> [YOUR INSTRUCTIONS]: Retype the data below exactly, skipping pictures.

Records from a data source:
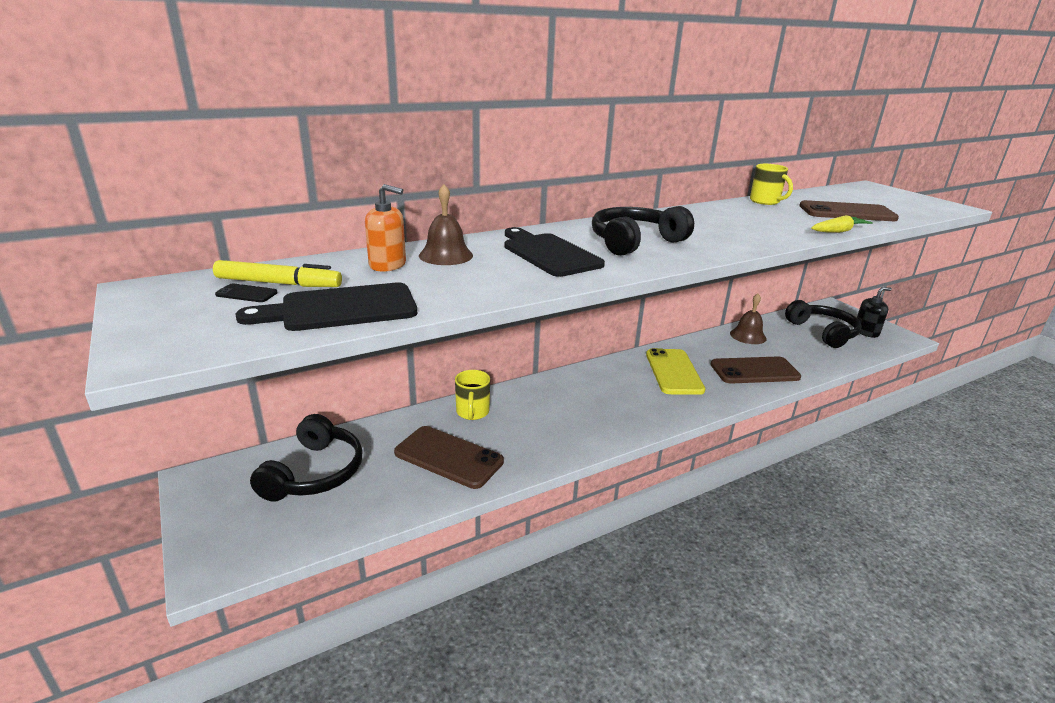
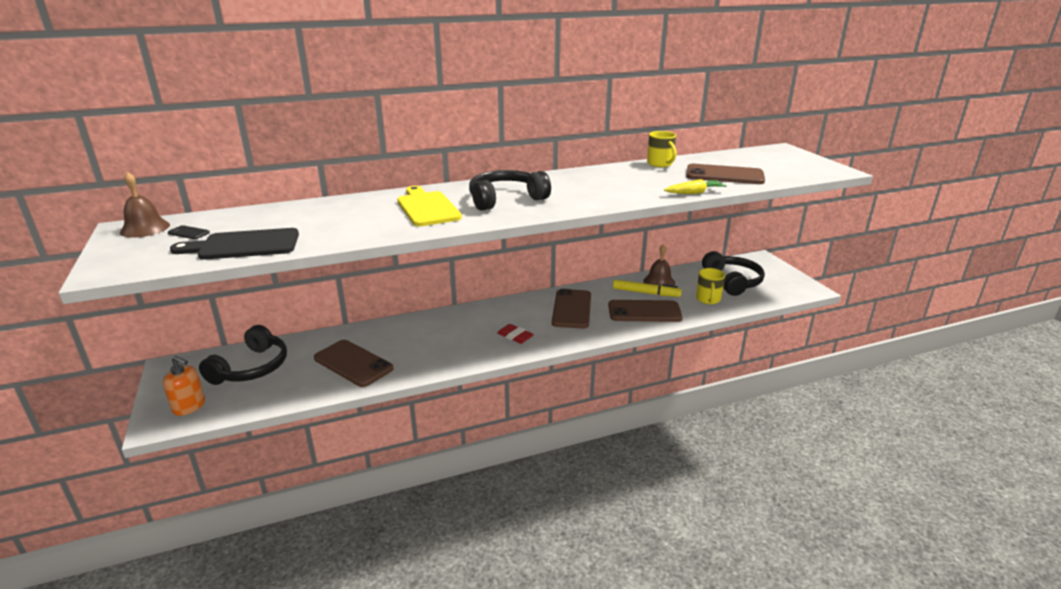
camera: 10 degrees right, 0 degrees up
(278, 283) = (214, 226): yellow marker -> yellow marker (646, 293)
(388, 265) = (299, 214): orange soap dispenser -> orange soap dispenser (189, 406)
(446, 255) = (347, 207): brown bell -> brown bell (145, 228)
(472, 412) = (388, 332): yellow mug -> yellow mug (708, 299)
(548, 253) = (427, 208): black cutting board -> yellow cutting board
(629, 409) = (515, 336): none -> red eraser
(674, 372) = (572, 309): yellow phone -> brown phone
(866, 332) = (774, 283): black soap dispenser -> none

> [COMPLETED TASK]:
camera: 10 degrees right, 0 degrees up
(278, 283) = (214, 226): yellow marker -> yellow marker (646, 293)
(388, 265) = (299, 214): orange soap dispenser -> orange soap dispenser (189, 406)
(446, 255) = (347, 207): brown bell -> brown bell (145, 228)
(472, 412) = (388, 332): yellow mug -> yellow mug (708, 299)
(548, 253) = (427, 208): black cutting board -> yellow cutting board
(629, 409) = (515, 336): none -> red eraser
(674, 372) = (572, 309): yellow phone -> brown phone
(866, 332) = (774, 283): black soap dispenser -> none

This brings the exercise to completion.